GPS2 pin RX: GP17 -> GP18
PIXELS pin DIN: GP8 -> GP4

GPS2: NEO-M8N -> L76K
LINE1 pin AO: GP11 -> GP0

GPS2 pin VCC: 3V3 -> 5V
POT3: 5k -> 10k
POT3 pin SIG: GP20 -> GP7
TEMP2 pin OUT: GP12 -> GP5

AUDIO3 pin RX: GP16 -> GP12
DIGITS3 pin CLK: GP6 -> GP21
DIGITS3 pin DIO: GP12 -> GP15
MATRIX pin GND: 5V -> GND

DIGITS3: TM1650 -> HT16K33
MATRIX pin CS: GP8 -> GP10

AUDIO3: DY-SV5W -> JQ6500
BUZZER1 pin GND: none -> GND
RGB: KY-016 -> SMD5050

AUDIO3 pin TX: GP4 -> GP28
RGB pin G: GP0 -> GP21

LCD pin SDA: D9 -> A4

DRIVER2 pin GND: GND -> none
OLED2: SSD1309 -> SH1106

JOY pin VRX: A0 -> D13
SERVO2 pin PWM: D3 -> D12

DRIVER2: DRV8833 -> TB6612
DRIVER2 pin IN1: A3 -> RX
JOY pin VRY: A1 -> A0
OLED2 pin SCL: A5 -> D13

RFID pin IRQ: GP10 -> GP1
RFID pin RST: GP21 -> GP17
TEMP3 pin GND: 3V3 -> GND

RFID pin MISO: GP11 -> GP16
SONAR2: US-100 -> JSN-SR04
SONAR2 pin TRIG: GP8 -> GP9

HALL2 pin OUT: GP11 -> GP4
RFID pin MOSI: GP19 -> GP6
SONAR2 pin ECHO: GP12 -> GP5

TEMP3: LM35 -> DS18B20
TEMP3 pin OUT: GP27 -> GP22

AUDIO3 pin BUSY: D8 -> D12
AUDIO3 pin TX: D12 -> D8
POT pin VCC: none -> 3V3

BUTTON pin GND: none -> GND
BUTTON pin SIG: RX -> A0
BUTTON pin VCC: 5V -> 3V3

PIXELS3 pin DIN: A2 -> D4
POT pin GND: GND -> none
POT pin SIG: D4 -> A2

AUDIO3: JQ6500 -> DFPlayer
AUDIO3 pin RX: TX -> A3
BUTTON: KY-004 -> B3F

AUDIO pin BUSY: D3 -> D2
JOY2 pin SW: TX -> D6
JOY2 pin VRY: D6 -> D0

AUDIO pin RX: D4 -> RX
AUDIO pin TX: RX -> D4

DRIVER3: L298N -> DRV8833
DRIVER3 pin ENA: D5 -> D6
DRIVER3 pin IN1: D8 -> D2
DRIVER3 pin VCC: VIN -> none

:::

- [What to work on]:
Set down each entry exactly as it appears above.

- [Your response]:
GPS2 pin RX: GP17 -> GP18
PIXELS pin DIN: GP8 -> GP4

GPS2: NEO-M8N -> L76K
LINE1 pin AO: GP11 -> GP0

GPS2 pin VCC: 3V3 -> 5V
POT3: 5k -> 10k
POT3 pin SIG: GP20 -> GP7
TEMP2 pin OUT: GP12 -> GP5

AUDIO3 pin RX: GP16 -> GP12
DIGITS3 pin CLK: GP6 -> GP21
DIGITS3 pin DIO: GP12 -> GP15
MATRIX pin GND: 5V -> GND

DIGITS3: TM1650 -> HT16K33
MATRIX pin CS: GP8 -> GP10

AUDIO3: DY-SV5W -> JQ6500
BUZZER1 pin GND: none -> GND
RGB: KY-016 -> SMD5050

AUDIO3 pin TX: GP4 -> GP28
RGB pin G: GP0 -> GP21

LCD pin SDA: D9 -> A4

DRIVER2 pin GND: GND -> none
OLED2: SSD1309 -> SH1106

JOY pin VRX: A0 -> D13
SERVO2 pin PWM: D3 -> D12

DRIVER2: DRV8833 -> TB6612
DRIVER2 pin IN1: A3 -> RX
JOY pin VRY: A1 -> A0
OLED2 pin SCL: A5 -> D13

RFID pin IRQ: GP10 -> GP1
RFID pin RST: GP21 -> GP17
TEMP3 pin GND: 3V3 -> GND

RFID pin MISO: GP11 -> GP16
SONAR2: US-100 -> JSN-SR04
SONAR2 pin TRIG: GP8 -> GP9

HALL2 pin OUT: GP11 -> GP4
RFID pin MOSI: GP19 -> GP6
SONAR2 pin ECHO: GP12 -> GP5

TEMP3: LM35 -> DS18B20
TEMP3 pin OUT: GP27 -> GP22

AUDIO3 pin BUSY: D8 -> D12
AUDIO3 pin TX: D12 -> D8
POT pin VCC: none -> 3V3

BUTTON pin GND: none -> GND
BUTTON pin SIG: RX -> A0
BUTTON pin VCC: 5V -> 3V3

PIXELS3 pin DIN: A2 -> D4
POT pin GND: GND -> none
POT pin SIG: D4 -> A2

AUDIO3: JQ6500 -> DFPlayer
AUDIO3 pin RX: TX -> A3
BUTTON: KY-004 -> B3F

AUDIO pin BUSY: D3 -> D2
JOY2 pin SW: TX -> D6
JOY2 pin VRY: D6 -> D0

AUDIO pin RX: D4 -> RX
AUDIO pin TX: RX -> D4

DRIVER3: L298N -> DRV8833
DRIVER3 pin ENA: D5 -> D6
DRIVER3 pin IN1: D8 -> D2
DRIVER3 pin VCC: VIN -> none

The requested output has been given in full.